**What you will do:** Output, word for word, the lines of this listing that fall between the line with "orange line: moved 13 px left, 20 px up" and the line with "black triangle: moved 32 px left, 28 px down", counting both of those lines, and no others.
(Material for this task Opens)
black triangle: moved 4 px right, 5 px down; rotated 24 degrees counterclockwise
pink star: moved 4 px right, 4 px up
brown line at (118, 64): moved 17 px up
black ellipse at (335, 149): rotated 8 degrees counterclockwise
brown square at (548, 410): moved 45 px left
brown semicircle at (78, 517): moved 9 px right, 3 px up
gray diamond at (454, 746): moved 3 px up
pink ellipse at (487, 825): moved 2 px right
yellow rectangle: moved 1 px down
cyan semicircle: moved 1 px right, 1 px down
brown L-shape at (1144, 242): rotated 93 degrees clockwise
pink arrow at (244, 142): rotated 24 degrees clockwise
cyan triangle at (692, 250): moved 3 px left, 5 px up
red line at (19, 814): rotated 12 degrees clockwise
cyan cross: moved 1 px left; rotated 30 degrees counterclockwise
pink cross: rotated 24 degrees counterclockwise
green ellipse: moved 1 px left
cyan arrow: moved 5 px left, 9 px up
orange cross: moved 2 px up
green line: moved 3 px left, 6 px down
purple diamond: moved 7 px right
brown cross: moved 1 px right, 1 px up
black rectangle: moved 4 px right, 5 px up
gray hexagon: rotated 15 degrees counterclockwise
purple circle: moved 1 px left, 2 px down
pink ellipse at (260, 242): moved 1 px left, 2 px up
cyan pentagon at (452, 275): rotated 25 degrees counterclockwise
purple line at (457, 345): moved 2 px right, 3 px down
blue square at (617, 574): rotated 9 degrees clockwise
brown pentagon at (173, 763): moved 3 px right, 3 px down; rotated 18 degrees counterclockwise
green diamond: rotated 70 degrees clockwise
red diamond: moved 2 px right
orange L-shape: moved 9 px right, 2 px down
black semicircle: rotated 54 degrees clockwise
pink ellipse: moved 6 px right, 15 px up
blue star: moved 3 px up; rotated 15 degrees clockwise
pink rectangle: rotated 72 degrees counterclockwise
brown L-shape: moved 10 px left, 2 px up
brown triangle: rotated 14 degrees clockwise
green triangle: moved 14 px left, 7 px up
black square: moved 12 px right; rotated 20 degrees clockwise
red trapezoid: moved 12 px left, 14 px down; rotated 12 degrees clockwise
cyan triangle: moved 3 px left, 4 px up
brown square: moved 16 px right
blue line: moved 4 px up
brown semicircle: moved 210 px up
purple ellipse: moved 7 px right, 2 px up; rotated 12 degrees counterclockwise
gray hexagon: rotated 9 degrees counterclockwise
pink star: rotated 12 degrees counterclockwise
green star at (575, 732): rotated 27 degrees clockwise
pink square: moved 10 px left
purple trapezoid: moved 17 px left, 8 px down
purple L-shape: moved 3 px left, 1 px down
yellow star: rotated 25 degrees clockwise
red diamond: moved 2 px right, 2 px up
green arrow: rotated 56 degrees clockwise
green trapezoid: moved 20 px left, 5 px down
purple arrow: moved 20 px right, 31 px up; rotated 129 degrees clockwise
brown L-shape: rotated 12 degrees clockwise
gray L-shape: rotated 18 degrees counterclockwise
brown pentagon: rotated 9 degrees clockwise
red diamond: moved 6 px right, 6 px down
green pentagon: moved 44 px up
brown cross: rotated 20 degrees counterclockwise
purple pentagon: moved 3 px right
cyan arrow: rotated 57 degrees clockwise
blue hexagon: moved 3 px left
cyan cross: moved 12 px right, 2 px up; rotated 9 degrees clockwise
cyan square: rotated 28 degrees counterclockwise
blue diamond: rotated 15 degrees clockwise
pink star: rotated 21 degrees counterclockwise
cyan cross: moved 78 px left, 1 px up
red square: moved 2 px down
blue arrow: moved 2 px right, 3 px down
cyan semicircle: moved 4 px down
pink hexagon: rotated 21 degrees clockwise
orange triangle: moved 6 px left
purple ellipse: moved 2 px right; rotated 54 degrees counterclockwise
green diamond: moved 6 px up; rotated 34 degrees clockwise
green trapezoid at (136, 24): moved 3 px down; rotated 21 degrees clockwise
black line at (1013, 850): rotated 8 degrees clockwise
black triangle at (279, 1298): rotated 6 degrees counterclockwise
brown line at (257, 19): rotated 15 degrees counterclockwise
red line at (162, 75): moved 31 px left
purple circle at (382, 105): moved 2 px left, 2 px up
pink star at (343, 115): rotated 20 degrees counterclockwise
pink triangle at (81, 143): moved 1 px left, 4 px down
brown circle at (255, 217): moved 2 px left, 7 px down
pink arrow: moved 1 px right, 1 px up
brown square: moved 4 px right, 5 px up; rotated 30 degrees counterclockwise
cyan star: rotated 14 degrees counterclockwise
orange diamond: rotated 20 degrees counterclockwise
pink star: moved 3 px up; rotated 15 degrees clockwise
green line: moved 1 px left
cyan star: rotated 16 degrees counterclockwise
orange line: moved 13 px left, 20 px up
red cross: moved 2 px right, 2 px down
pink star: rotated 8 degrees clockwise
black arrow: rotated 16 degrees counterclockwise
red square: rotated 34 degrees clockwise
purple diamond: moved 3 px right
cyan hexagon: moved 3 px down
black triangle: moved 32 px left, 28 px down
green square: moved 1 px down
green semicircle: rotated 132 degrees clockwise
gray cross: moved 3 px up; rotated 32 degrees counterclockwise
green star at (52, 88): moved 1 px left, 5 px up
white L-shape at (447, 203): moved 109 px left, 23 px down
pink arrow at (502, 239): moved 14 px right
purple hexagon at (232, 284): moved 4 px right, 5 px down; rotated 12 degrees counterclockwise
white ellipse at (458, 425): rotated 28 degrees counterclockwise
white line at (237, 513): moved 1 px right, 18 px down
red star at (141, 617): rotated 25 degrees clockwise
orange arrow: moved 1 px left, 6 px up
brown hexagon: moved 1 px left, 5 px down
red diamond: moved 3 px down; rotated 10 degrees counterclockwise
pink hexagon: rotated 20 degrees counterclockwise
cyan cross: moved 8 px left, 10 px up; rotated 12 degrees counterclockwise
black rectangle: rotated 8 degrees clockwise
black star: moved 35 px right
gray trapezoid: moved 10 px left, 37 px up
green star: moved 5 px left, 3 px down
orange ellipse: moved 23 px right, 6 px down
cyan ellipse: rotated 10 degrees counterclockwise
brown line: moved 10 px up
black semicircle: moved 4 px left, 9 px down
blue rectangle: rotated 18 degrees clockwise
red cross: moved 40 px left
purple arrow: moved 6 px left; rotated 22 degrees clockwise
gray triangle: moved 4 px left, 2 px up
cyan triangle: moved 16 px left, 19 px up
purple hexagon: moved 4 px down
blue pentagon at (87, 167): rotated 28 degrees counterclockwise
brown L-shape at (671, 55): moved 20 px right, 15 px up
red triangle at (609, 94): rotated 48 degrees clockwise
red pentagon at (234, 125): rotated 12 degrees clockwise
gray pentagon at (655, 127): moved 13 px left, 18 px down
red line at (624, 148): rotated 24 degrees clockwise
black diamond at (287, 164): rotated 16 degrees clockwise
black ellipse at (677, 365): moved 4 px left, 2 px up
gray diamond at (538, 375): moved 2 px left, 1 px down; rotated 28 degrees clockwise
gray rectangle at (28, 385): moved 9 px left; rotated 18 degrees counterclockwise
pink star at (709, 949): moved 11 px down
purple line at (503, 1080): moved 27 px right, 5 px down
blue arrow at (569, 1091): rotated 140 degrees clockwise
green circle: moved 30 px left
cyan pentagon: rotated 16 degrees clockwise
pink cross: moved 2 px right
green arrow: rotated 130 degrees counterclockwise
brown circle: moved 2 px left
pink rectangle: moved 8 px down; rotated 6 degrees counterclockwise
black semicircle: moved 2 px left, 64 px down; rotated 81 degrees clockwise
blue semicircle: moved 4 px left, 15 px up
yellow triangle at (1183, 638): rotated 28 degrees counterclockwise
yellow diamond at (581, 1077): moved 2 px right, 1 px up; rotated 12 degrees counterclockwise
(Material for this task Closes)
**Finished task:**
orange line: moved 13 px left, 20 px up
red cross: moved 2 px right, 2 px down
pink star: rotated 8 degrees clockwise
black arrow: rotated 16 degrees counterclockwise
red square: rotated 34 degrees clockwise
purple diamond: moved 3 px right
cyan hexagon: moved 3 px down
black triangle: moved 32 px left, 28 px down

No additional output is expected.